Look through the data below. Show each line where the string "purple" occurs.

Collection entries:
▬▬▬▬▬▬
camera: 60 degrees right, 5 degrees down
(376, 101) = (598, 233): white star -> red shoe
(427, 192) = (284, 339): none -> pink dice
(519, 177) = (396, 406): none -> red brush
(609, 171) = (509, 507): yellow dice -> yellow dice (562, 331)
▬▬▬▬▬▬
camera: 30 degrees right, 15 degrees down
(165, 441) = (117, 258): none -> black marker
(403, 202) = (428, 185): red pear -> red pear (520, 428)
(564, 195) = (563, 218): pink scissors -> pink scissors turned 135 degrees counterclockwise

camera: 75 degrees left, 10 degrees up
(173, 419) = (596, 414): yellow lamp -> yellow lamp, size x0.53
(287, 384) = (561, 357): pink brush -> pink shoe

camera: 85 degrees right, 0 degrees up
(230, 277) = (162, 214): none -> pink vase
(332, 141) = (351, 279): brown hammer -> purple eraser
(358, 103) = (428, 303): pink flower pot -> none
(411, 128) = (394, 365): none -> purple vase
▬▬▬▬▬▬
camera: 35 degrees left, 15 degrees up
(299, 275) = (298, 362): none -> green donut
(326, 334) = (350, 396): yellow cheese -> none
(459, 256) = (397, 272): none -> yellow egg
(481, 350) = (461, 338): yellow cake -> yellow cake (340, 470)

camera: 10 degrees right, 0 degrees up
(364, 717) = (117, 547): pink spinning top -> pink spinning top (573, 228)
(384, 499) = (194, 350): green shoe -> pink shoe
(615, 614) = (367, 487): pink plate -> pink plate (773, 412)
▬▬▬▬▬▬
» **EXPECTED ANSWER**:
(332, 141) = (351, 279): brown hammer -> purple eraser
(411, 128) = (394, 365): none -> purple vase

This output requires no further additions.